▶ _WORK REQUEST_:
All entries must be repeated exactly. No picture should appear in the result.

▶ _PROVIDED DATA_:

---+---

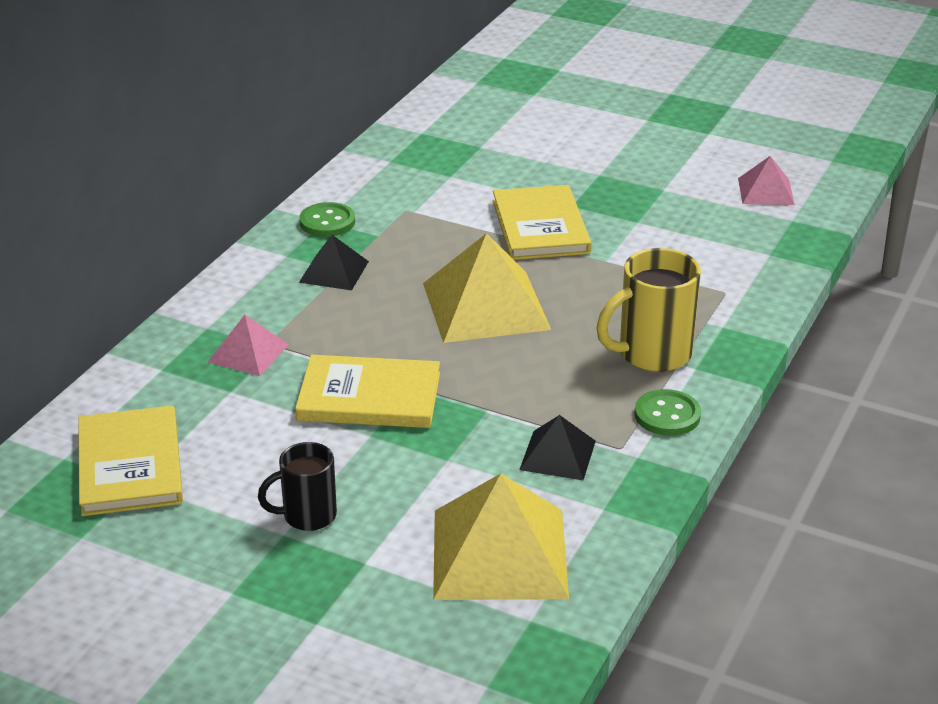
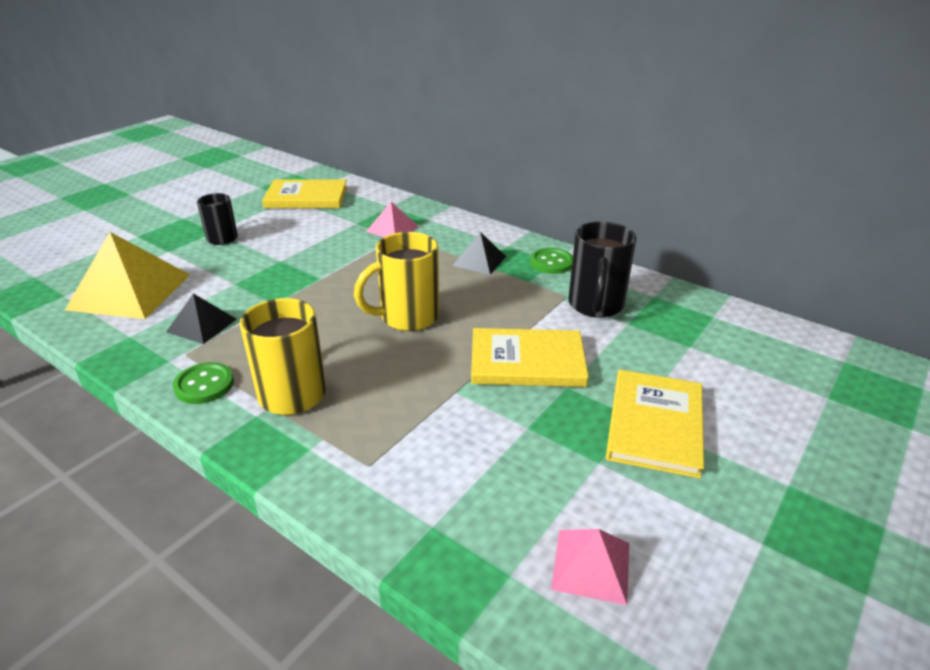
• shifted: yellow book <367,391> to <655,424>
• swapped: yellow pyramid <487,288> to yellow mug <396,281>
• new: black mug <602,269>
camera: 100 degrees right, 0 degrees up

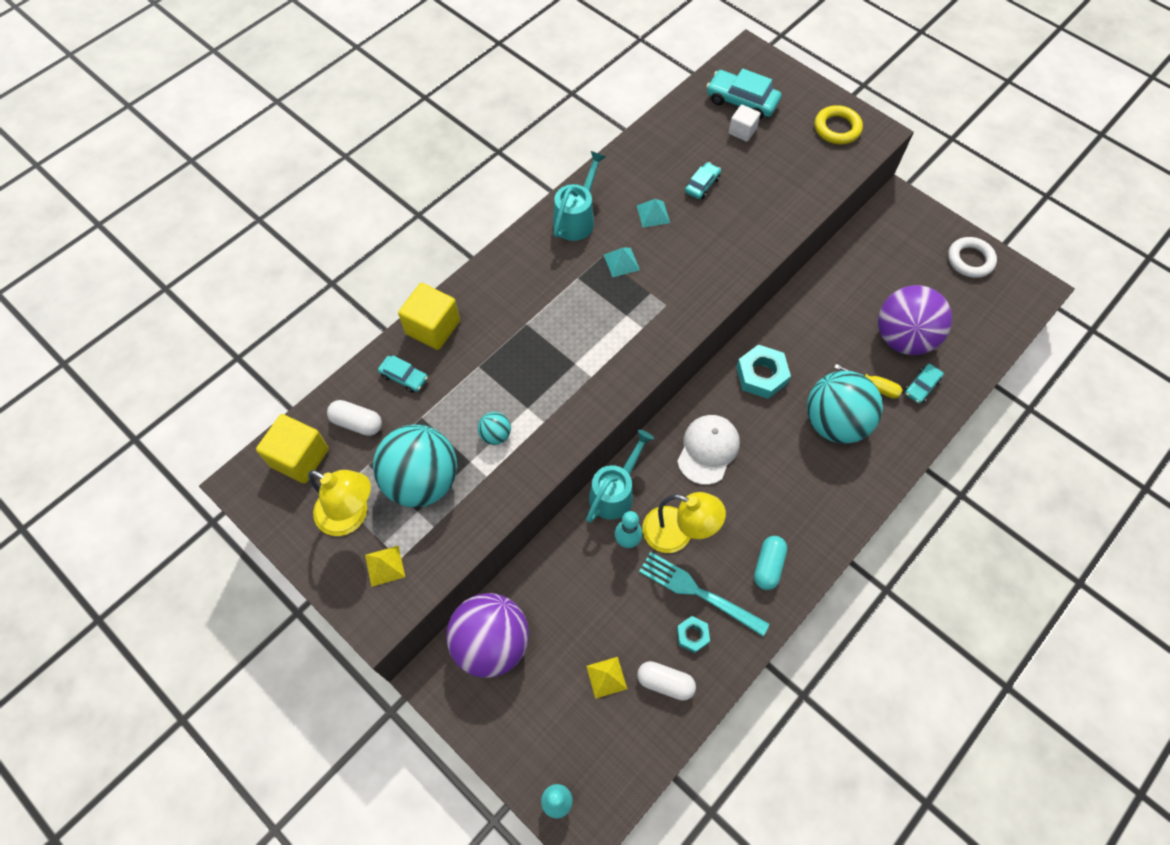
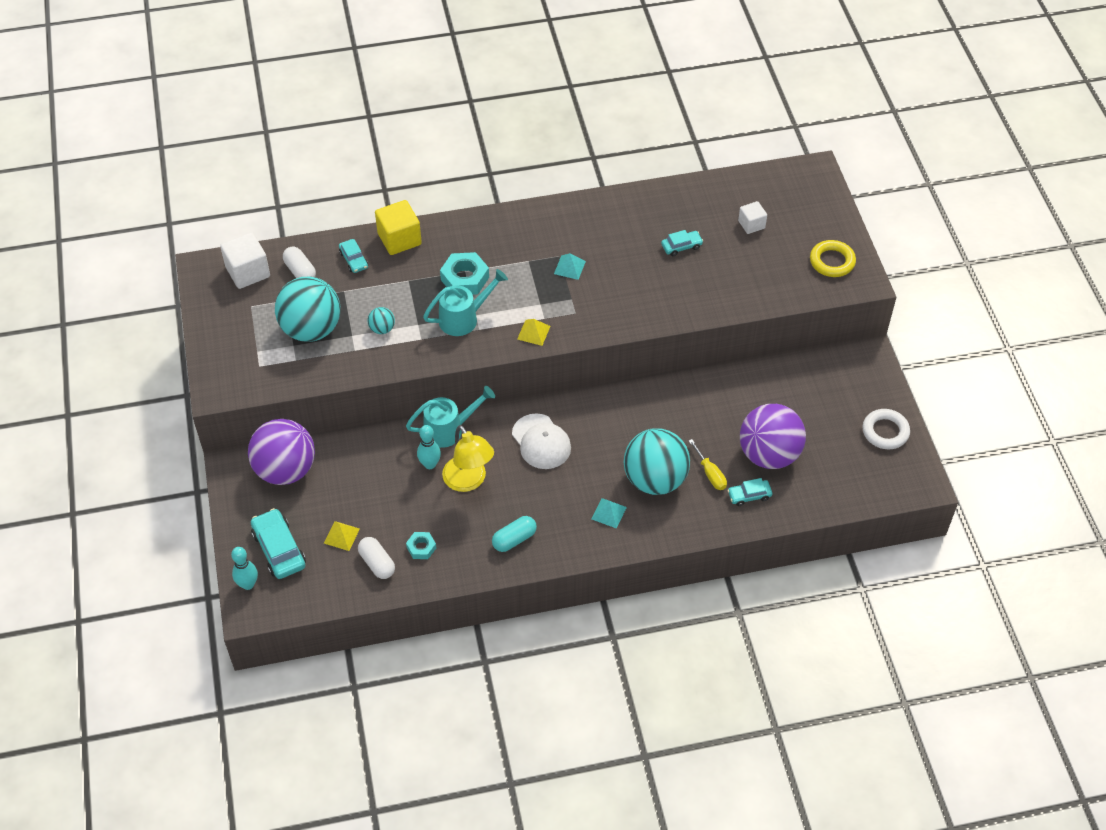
• repainted: yellow cube <292,449> to white cube <245,260>
• gone: yellow lamp <339,503>
• shifted: yellow pyramid <385,566> to <533,332>
• shifted: turquoise watering can <579,196> to <465,302>
• shifted: turquoise pyramid <653,213> to <609,513>
• gone: turquoise fork <704,594>
• rotated: white cap <708,450> = <541,441> 90 degrees clockwise
• shifted: turquoise car <743,94> to <278,543>
• shifted: turquoise nut <763,372> to <464,273>
camera: 35 degrees right, 10 degrees down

---+---

▶ _RESPONSE TO THE EXERCISE_:
• shifted: yellow book <367,391> to <655,424>
• swapped: yellow pyramid <487,288> to yellow mug <396,281>
• new: black mug <602,269>
camera: 100 degrees right, 0 degrees up

• repainted: yellow cube <292,449> to white cube <245,260>
• gone: yellow lamp <339,503>
• shifted: yellow pyramid <385,566> to <533,332>
• shifted: turquoise watering can <579,196> to <465,302>
• shifted: turquoise pyramid <653,213> to <609,513>
• gone: turquoise fork <704,594>
• rotated: white cap <708,450> = <541,441> 90 degrees clockwise
• shifted: turquoise car <743,94> to <278,543>
• shifted: turquoise nut <763,372> to <464,273>
camera: 35 degrees right, 10 degrees down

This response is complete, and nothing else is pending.